Your answer must be an exact copy of the listing, with the images left out.

[Opening SOURCE RECORDS section]

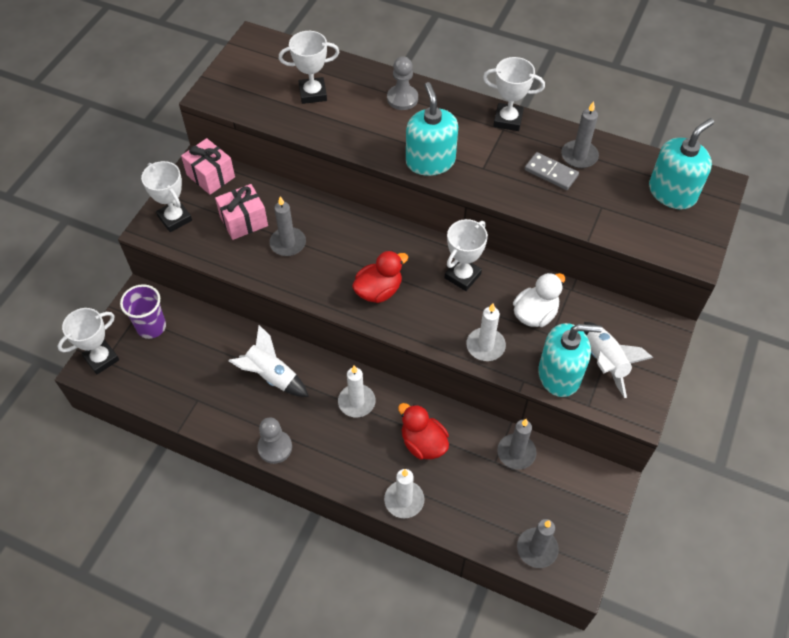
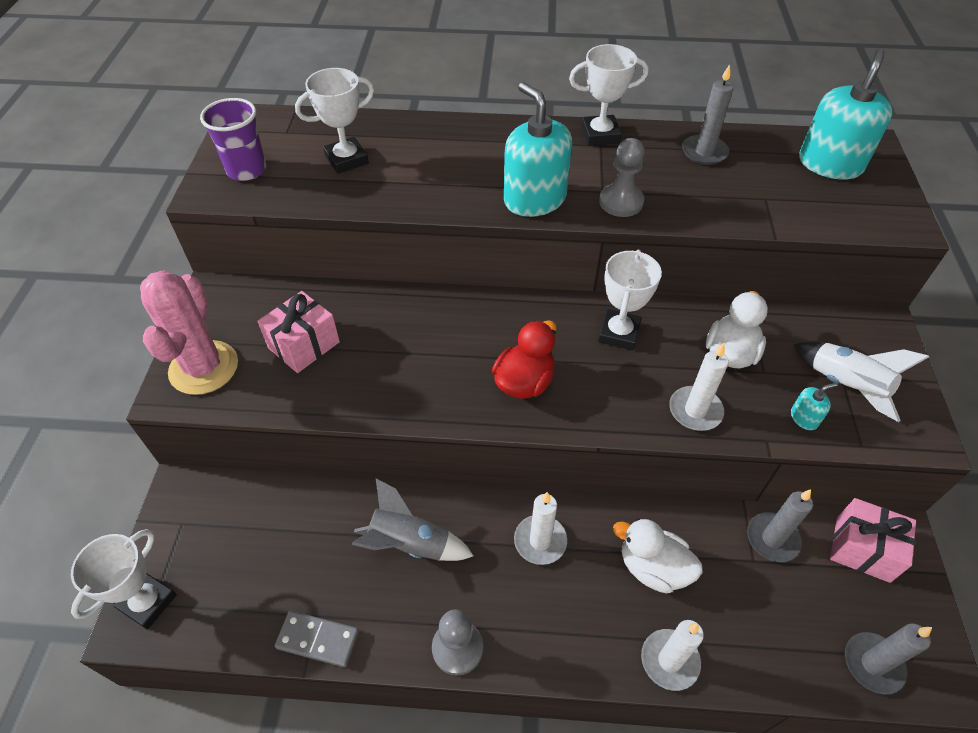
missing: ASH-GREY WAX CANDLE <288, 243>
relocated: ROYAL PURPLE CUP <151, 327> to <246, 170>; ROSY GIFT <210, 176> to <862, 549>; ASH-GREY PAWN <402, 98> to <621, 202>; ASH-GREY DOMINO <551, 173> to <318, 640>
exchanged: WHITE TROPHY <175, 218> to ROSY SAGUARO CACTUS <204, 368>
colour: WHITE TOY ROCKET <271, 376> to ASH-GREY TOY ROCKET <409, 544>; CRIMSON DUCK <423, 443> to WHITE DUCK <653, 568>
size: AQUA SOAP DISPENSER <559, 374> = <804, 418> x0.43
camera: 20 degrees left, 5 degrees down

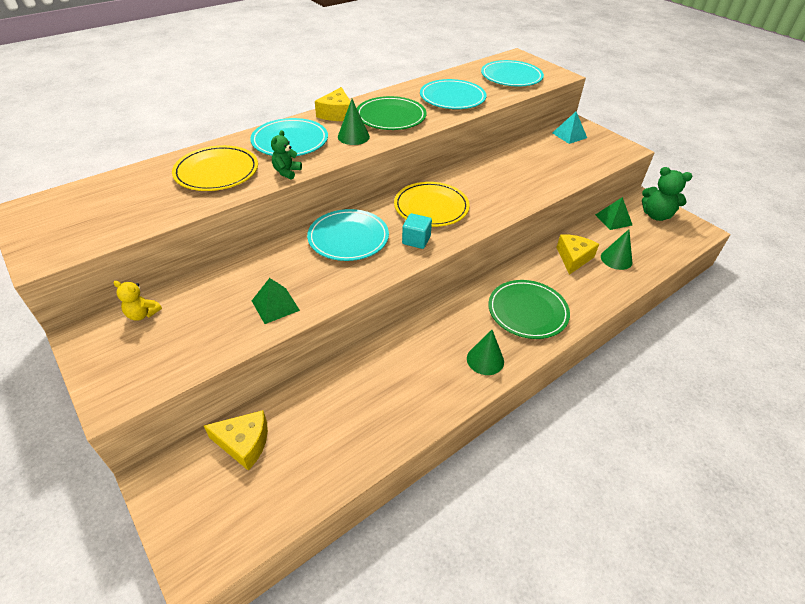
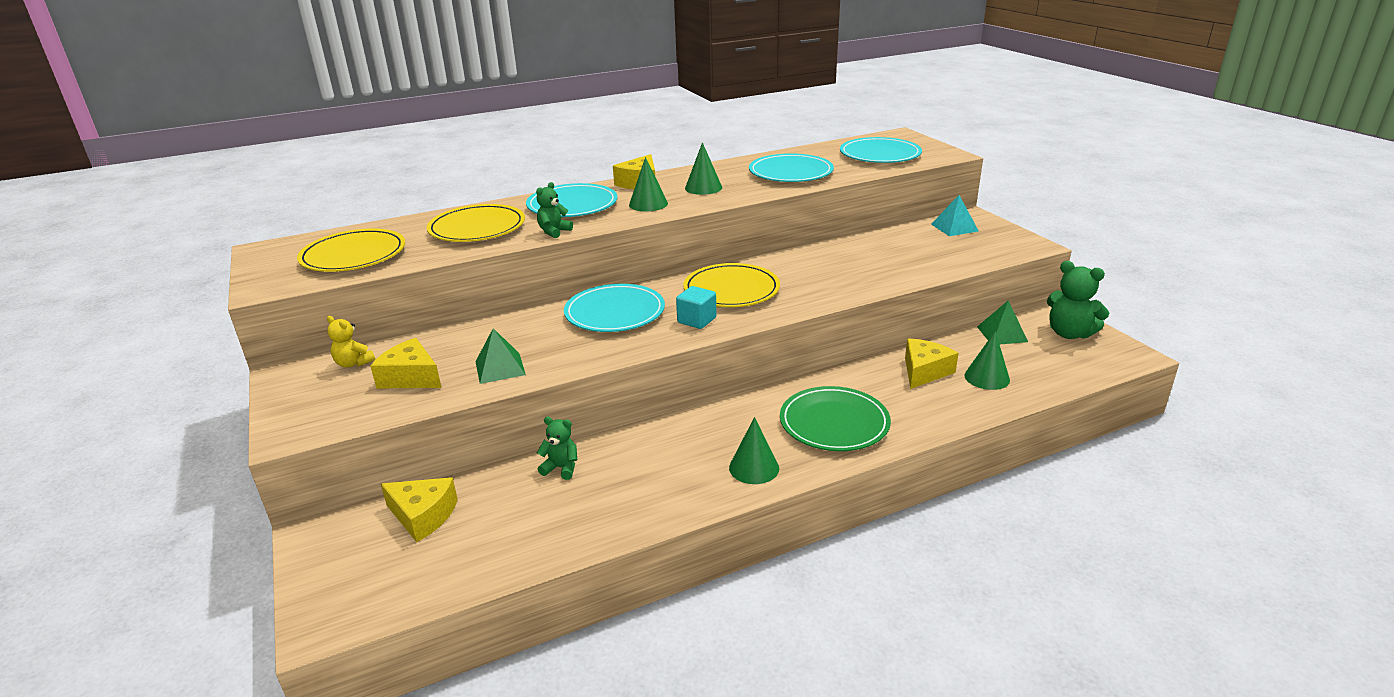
appeared: GOLDEN FLAT DISH <353, 255>; GOLDEN CHEESE <411, 377>; GREEN TEDDY <561, 468>
exchanged: GREEN FLAT DISH <391, 117> to GREEN CONE SHAPE <703, 188>
camera: 15 degrees right, 15 degrees down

[Closing SOURCE RECORDS section]

SOLUTION BELOW |
missing: ASH-GREY WAX CANDLE <288, 243>
relocated: ROYAL PURPLE CUP <151, 327> to <246, 170>; ROSY GIFT <210, 176> to <862, 549>; ASH-GREY PAWN <402, 98> to <621, 202>; ASH-GREY DOMINO <551, 173> to <318, 640>
exchanged: WHITE TROPHY <175, 218> to ROSY SAGUARO CACTUS <204, 368>
colour: WHITE TOY ROCKET <271, 376> to ASH-GREY TOY ROCKET <409, 544>; CRIMSON DUCK <423, 443> to WHITE DUCK <653, 568>
size: AQUA SOAP DISPENSER <559, 374> = <804, 418> x0.43
camera: 20 degrees left, 5 degrees down

appeared: GOLDEN FLAT DISH <353, 255>; GOLDEN CHEESE <411, 377>; GREEN TEDDY <561, 468>
exchanged: GREEN FLAT DISH <391, 117> to GREEN CONE SHAPE <703, 188>
camera: 15 degrees right, 15 degrees down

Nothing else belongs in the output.